• [Data supplied]
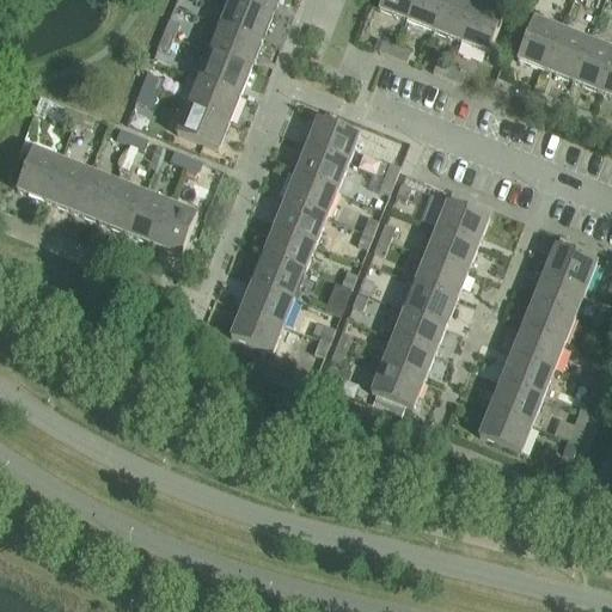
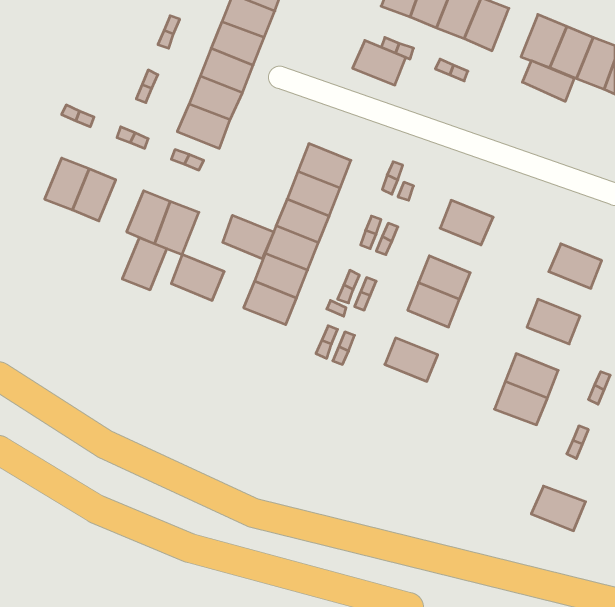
building: none -> [522,61,574,101]
building: [306,115,359,159] -> [353,40,406,85]
building: [17,145,61,197] -> none
building: [98,178,142,230] -> [122,238,167,290]
building: none -> [223,215,274,259]
building: [426,226,477,270] -> none
building: [533,269,586,313] -> none
building: [231,305,283,350] -> [171,255,224,300]
building: [392,307,445,351] -> none
building: [512,324,564,367] -> none
building: [371,361,423,406] -> none
building: [478,405,532,449] -> [531,486,586,531]

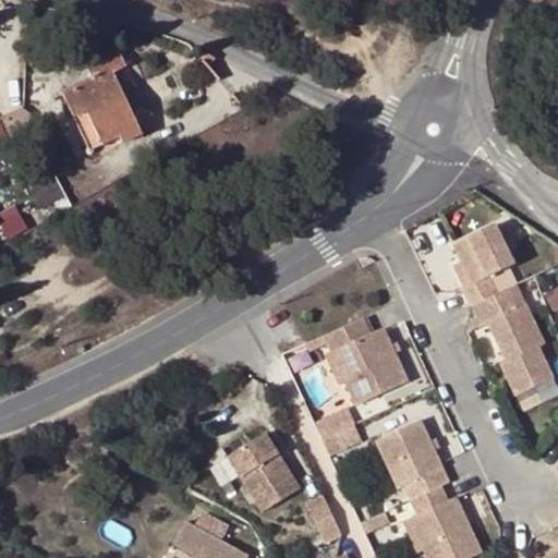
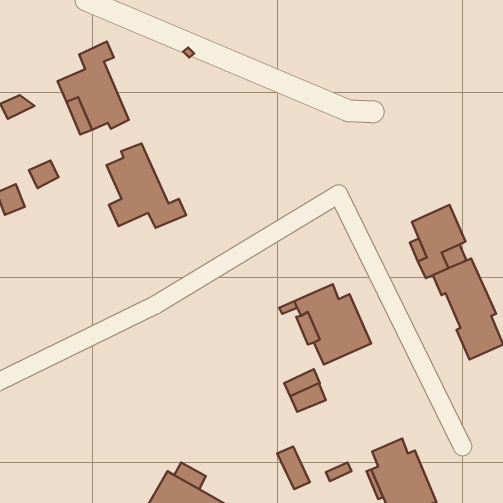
building: none -> [106,144,186,228]
building: [379,422,449,500] -> none
building: [231,432,301,508] -> none

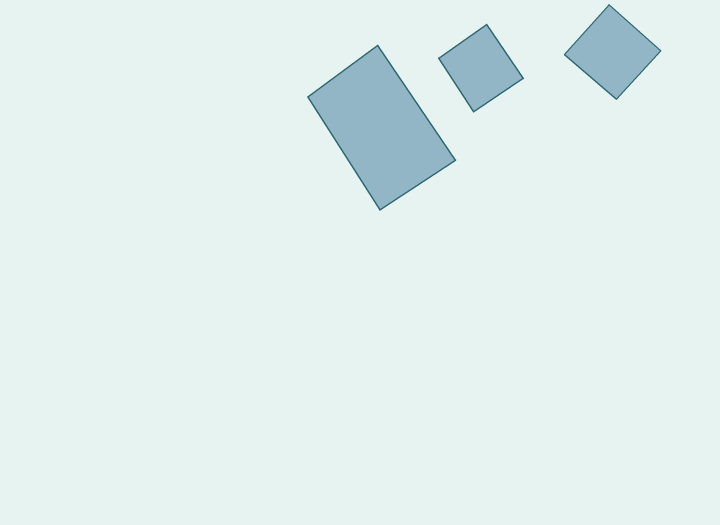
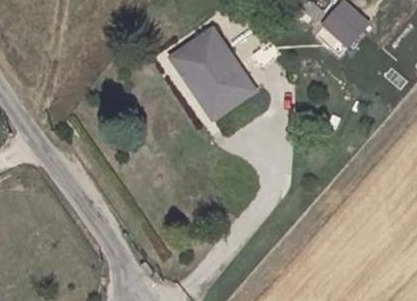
building: [439,24,523,112] -> none

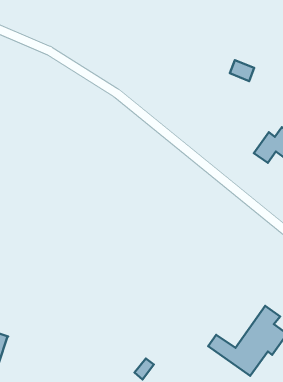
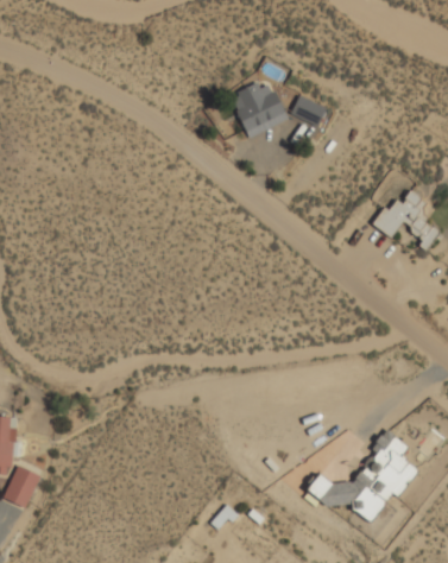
building: none -> [231,77,288,137]
building: [230,60,254,81] -> [292,95,326,124]

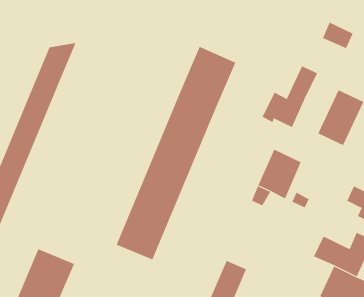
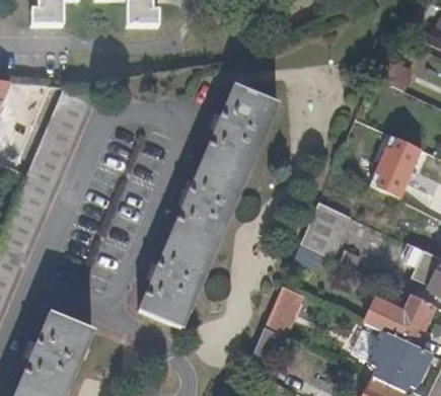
building: [262,65,318,128] -> none
building: none -> [266,284,307,335]

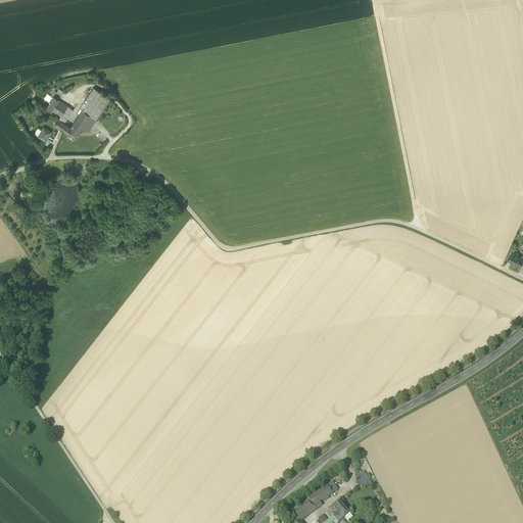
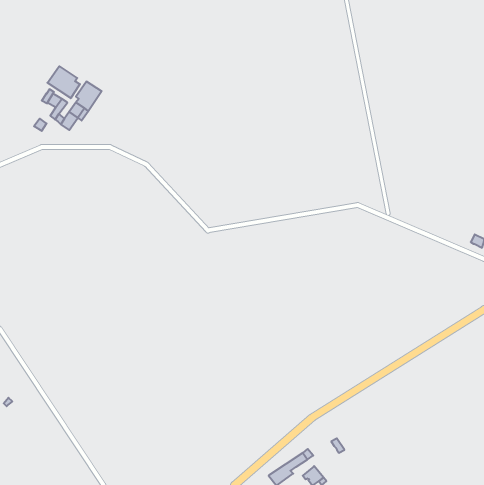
building: none -> [47,66,80,98]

• [Work request] Omit the pictures and output all remaining material exactly.

• [Task output]
building: none -> [522,61,574,101]
building: [306,115,359,159] -> [353,40,406,85]
building: [17,145,61,197] -> none
building: [98,178,142,230] -> [122,238,167,290]
building: none -> [223,215,274,259]
building: [426,226,477,270] -> none
building: [533,269,586,313] -> none
building: [231,305,283,350] -> [171,255,224,300]
building: [392,307,445,351] -> none
building: [512,324,564,367] -> none
building: [371,361,423,406] -> none
building: [478,405,532,449] -> [531,486,586,531]

building: none -> [106,144,186,228]
building: [379,422,449,500] -> none
building: [231,432,301,508] -> none

building: [439,24,523,112] -> none

building: none -> [231,77,288,137]
building: [230,60,254,81] -> [292,95,326,124]

building: [262,65,318,128] -> none
building: none -> [266,284,307,335]

building: none -> [47,66,80,98]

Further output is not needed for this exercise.